**DIRECTIONS FOR THIS TASK**. Of all the lines below, output only those starting at the one with "PIXELS1 pin DIN: A5 -> D4" and ending at the one with "PIXELS2 pin VCC: 5V -> none", both ends included, exactly as written.

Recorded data
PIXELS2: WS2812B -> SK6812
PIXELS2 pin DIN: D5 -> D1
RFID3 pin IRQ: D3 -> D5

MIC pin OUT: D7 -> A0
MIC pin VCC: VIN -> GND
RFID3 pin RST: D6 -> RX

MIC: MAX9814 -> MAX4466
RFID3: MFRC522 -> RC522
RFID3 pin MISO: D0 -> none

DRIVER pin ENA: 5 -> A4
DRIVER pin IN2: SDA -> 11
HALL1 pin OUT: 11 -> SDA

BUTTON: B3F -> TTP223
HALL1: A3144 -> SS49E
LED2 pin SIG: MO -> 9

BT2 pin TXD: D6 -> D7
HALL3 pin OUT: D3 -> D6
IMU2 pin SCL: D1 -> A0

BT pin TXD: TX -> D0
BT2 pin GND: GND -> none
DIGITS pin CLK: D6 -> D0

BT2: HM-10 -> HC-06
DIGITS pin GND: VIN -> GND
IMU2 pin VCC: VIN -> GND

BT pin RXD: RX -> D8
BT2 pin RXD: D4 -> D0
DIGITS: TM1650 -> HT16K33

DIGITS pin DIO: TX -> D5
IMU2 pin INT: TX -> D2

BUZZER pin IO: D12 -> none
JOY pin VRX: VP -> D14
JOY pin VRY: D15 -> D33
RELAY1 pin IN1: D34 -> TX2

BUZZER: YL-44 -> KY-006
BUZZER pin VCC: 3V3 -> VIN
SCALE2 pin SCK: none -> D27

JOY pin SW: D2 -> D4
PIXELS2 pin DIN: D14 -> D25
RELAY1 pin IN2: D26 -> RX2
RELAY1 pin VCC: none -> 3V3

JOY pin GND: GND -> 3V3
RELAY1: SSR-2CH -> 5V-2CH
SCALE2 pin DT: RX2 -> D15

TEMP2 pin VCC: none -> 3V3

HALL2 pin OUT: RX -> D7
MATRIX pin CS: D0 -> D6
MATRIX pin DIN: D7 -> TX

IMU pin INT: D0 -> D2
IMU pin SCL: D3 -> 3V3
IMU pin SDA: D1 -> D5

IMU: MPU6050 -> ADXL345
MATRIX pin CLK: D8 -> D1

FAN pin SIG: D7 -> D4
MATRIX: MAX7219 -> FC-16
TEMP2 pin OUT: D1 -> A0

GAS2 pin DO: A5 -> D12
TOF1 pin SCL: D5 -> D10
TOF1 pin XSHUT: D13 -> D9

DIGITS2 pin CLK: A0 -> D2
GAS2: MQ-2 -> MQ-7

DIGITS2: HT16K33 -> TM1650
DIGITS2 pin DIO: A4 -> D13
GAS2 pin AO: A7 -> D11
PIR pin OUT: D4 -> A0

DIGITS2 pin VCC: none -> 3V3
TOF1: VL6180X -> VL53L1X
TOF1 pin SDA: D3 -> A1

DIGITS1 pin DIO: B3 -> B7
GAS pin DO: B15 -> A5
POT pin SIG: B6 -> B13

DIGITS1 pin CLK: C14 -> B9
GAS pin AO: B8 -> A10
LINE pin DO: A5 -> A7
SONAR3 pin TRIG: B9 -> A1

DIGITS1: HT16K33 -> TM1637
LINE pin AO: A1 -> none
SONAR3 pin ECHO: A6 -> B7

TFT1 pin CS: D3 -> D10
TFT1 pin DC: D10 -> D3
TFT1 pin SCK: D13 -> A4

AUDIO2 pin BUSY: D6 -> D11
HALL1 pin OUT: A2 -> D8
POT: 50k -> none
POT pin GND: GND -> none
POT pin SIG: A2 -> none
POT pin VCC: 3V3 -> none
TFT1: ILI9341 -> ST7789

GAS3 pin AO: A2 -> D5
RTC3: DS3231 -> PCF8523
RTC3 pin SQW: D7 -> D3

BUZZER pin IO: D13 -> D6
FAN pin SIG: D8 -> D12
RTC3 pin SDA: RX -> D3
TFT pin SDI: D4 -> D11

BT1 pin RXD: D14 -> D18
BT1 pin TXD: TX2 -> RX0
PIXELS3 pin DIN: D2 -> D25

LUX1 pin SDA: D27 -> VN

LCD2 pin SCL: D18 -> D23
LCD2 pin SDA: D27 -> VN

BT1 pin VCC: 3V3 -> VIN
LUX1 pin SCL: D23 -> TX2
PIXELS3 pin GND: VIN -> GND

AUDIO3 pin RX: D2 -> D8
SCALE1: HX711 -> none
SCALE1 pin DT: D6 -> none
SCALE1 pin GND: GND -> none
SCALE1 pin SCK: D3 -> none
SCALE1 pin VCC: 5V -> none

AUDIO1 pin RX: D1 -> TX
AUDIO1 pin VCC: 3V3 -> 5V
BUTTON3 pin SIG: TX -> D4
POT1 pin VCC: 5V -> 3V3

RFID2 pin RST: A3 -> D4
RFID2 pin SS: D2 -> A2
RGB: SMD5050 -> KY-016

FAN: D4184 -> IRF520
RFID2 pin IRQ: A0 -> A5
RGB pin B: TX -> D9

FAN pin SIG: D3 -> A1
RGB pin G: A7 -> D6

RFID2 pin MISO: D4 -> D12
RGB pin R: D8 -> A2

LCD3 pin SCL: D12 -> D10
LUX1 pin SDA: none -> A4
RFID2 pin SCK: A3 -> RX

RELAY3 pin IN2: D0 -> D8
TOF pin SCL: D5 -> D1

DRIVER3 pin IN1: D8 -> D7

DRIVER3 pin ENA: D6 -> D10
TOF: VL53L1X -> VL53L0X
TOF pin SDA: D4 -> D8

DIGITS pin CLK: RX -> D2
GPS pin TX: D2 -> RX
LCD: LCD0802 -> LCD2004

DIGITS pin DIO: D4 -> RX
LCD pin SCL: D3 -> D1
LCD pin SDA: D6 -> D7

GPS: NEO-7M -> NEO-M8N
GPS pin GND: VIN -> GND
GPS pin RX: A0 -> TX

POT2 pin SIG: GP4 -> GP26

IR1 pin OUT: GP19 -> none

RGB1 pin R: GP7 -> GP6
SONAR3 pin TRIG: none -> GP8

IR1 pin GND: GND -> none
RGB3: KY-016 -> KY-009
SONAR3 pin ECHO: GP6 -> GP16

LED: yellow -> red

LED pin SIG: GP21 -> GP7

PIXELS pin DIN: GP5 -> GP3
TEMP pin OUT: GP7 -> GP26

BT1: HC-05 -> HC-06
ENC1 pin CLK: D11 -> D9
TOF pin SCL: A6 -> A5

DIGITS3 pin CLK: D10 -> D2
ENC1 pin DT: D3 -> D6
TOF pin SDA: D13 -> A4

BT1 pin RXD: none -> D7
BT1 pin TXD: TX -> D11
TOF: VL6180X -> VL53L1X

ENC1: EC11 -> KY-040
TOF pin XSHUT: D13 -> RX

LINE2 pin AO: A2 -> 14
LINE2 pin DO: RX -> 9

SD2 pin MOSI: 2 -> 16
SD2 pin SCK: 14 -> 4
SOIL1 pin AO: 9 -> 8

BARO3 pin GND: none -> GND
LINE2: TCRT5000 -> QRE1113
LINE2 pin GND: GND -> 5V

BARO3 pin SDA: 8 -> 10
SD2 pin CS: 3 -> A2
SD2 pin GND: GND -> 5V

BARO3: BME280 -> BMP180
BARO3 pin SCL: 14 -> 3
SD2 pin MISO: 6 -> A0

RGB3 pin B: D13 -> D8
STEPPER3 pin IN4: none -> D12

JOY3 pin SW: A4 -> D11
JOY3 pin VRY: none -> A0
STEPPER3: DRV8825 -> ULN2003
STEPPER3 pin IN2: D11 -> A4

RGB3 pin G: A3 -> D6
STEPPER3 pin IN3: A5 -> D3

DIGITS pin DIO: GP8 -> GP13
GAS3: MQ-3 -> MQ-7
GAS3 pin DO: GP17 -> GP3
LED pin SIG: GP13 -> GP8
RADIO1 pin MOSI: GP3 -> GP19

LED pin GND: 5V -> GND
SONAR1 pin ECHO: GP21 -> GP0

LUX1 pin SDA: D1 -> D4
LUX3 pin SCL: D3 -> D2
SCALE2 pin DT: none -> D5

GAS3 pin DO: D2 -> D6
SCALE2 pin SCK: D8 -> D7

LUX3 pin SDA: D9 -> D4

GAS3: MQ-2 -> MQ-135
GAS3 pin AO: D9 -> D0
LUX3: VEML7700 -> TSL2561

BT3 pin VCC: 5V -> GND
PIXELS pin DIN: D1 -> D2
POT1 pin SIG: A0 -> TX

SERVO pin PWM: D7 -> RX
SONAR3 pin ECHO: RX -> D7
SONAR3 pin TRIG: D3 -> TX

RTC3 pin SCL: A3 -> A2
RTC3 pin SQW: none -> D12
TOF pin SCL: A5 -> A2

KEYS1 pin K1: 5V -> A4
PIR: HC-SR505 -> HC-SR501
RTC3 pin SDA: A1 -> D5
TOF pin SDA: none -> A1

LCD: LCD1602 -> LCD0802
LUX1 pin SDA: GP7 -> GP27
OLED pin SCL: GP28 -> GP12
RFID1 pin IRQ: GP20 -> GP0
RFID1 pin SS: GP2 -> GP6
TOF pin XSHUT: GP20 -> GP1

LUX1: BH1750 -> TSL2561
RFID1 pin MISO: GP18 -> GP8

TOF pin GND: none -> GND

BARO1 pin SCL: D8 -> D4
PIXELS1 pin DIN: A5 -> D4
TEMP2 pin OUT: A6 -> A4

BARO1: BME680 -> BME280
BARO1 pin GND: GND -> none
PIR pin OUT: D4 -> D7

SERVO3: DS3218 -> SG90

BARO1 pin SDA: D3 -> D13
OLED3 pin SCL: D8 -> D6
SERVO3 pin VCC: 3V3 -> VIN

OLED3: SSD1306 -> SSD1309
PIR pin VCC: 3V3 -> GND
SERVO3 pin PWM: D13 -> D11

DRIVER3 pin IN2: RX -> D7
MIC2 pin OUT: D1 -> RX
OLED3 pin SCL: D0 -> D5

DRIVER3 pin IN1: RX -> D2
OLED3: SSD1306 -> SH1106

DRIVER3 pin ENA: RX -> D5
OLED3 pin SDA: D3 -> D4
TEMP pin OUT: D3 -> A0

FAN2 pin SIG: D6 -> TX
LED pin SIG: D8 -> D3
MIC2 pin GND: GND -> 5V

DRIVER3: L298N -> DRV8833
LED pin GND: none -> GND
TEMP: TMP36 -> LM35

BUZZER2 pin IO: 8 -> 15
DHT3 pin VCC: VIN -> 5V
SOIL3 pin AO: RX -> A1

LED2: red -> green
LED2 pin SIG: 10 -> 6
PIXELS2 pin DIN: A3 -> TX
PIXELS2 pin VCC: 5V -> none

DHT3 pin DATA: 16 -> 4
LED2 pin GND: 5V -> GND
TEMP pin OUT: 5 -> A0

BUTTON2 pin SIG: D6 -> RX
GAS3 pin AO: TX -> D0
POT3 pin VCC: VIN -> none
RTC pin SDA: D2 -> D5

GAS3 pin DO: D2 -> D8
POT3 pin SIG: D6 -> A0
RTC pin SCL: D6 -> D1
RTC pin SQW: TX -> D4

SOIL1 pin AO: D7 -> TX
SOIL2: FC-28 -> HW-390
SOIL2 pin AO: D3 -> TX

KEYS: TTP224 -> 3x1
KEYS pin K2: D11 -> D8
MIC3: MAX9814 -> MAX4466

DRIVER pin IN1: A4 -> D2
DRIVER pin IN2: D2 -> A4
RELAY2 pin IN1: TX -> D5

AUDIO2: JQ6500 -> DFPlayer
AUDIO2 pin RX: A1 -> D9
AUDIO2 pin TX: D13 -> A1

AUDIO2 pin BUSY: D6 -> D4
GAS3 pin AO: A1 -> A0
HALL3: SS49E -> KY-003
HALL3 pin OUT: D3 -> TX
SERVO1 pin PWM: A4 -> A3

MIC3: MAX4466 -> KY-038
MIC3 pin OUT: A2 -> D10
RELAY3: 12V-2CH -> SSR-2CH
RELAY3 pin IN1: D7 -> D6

**SOLUTION TO THE EXERCISE**.
PIXELS1 pin DIN: A5 -> D4
TEMP2 pin OUT: A6 -> A4

BARO1: BME680 -> BME280
BARO1 pin GND: GND -> none
PIR pin OUT: D4 -> D7

SERVO3: DS3218 -> SG90

BARO1 pin SDA: D3 -> D13
OLED3 pin SCL: D8 -> D6
SERVO3 pin VCC: 3V3 -> VIN

OLED3: SSD1306 -> SSD1309
PIR pin VCC: 3V3 -> GND
SERVO3 pin PWM: D13 -> D11

DRIVER3 pin IN2: RX -> D7
MIC2 pin OUT: D1 -> RX
OLED3 pin SCL: D0 -> D5

DRIVER3 pin IN1: RX -> D2
OLED3: SSD1306 -> SH1106

DRIVER3 pin ENA: RX -> D5
OLED3 pin SDA: D3 -> D4
TEMP pin OUT: D3 -> A0

FAN2 pin SIG: D6 -> TX
LED pin SIG: D8 -> D3
MIC2 pin GND: GND -> 5V

DRIVER3: L298N -> DRV8833
LED pin GND: none -> GND
TEMP: TMP36 -> LM35

BUZZER2 pin IO: 8 -> 15
DHT3 pin VCC: VIN -> 5V
SOIL3 pin AO: RX -> A1

LED2: red -> green
LED2 pin SIG: 10 -> 6
PIXELS2 pin DIN: A3 -> TX
PIXELS2 pin VCC: 5V -> none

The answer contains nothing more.